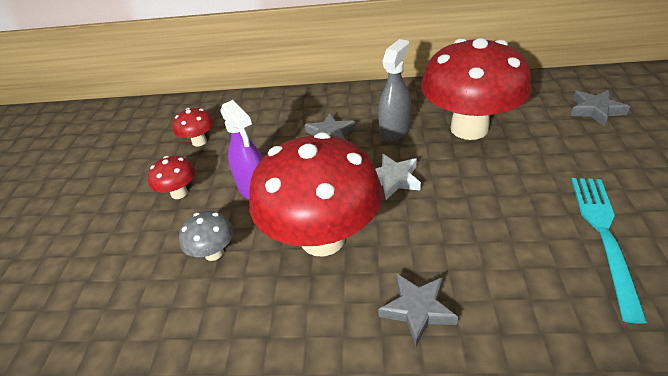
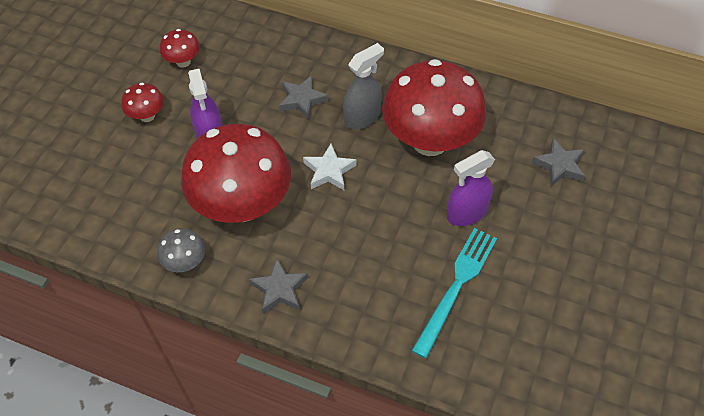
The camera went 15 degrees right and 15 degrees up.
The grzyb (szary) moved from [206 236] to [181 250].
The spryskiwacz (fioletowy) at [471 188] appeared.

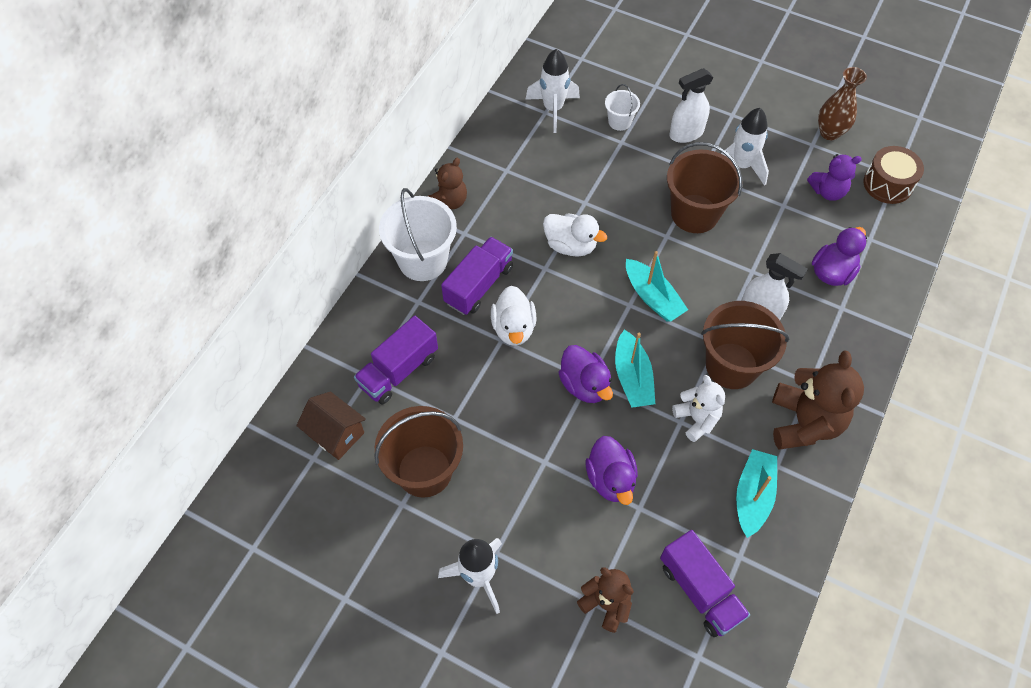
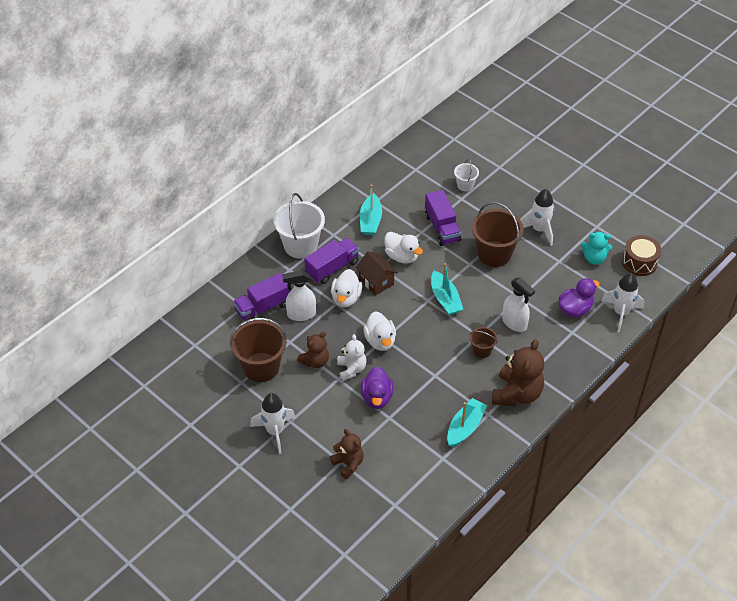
The camera went 15 degrees right and 10 degrees down.
The spryskiwacz (biały) moved from [692 105] to [299 295].
The miś (brązowy) moved from [447 183] to [313 350].
The miś (biały) moved from [698 408] to [352 357].
The domek (brązowy) moved from [331 425] to [376 273].
The łódka (turkusowy) moved from [635 368] to [371 209].
The kaczka (fioletowy) at [585 374] became the kaczka (biały) at [379 331].
The ciężarówka (fioletowy) moved from [705 583] to [443 218].
The wiadro (brązowy) at [745 345] changed to 0.51 times the size.
The miś (fioletowy) at [834 177] became the miś (turkusowy) at [596 248].
The rakieta (biały) moved from [552 91] to [622 302].
The wazon (brązowy) at [842 103] disappeared.

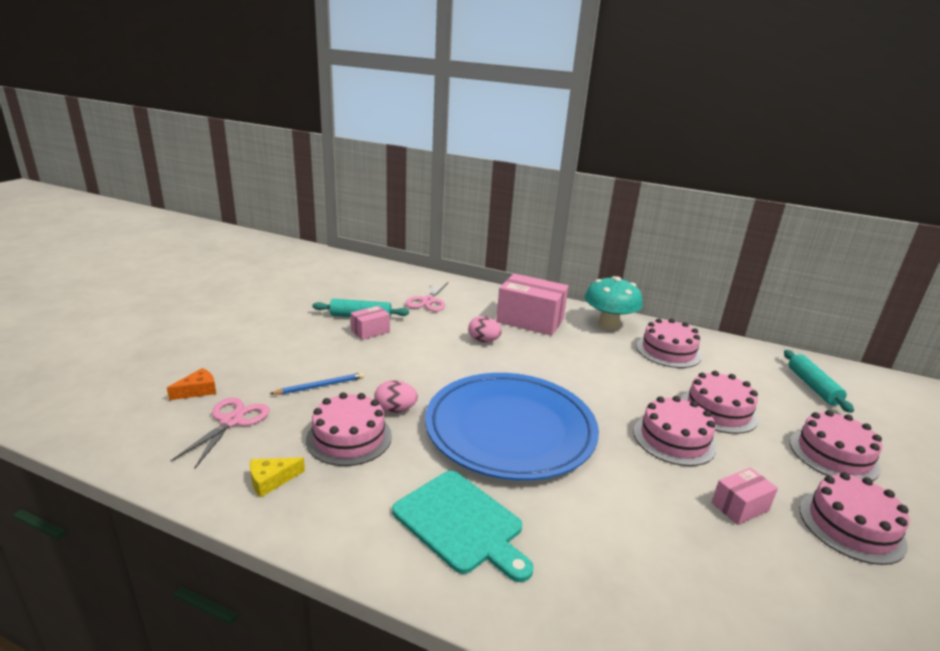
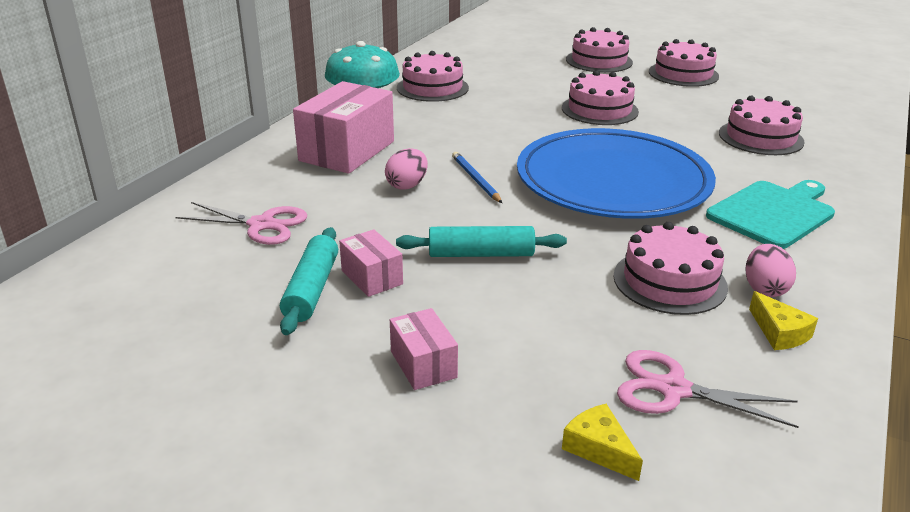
The camera went 85 degrees left and 5 degrees up.
The pudełko (różowy) moved from [744 496] to [424 349].
The wałek do ciasta (turkusowy) moved from [819 381] to [481 241].
The ołówek (niebieski) moved from [317 383] to [477 177].
The ser (pomarańczowy) at [191 384] became the ser (żółty) at [602 442].
The tort (różowy) moved from [720 402] to [762 125].
The jajko (różowy) moved from [396 396] to [770 270].

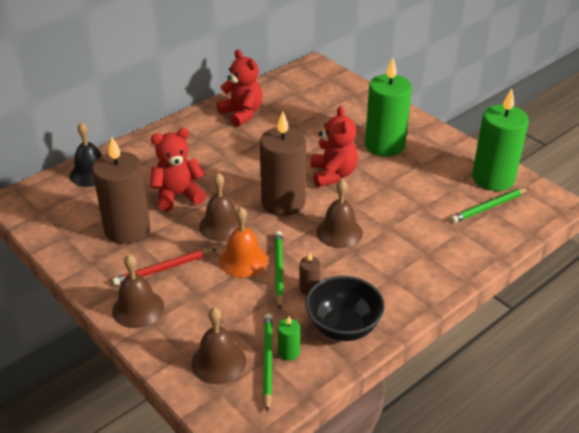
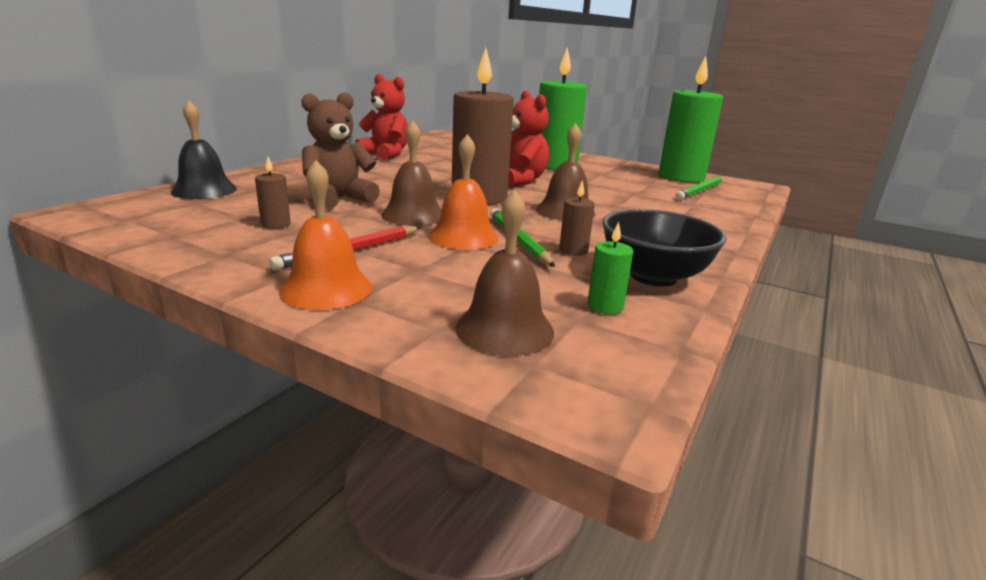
The camera went 20 degrees left and 15 degrees down.
The świeca (brązowy) at [121 190] changed to 0.41 times the size.
The dzwonek (brązowy) at [138 291] became the dzwonek (pomarańczowy) at [325 235].
The miś (czerwony) at [178 170] became the miś (brązowy) at [340 150].
The ołówek (zielony) at [268 362] disappeared.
━━━━━━━━━━━━━━━━━━━━━━━━━━━━━━
> _What you are asked to do_
All lines of the data that hold "camera" need to be copied.

> _Solution to this problem_
The camera went 15 degrees right and 15 degrees up.
The camera went 15 degrees right and 10 degrees down.
The camera went 85 degrees left and 5 degrees up.
The camera went 20 degrees left and 15 degrees down.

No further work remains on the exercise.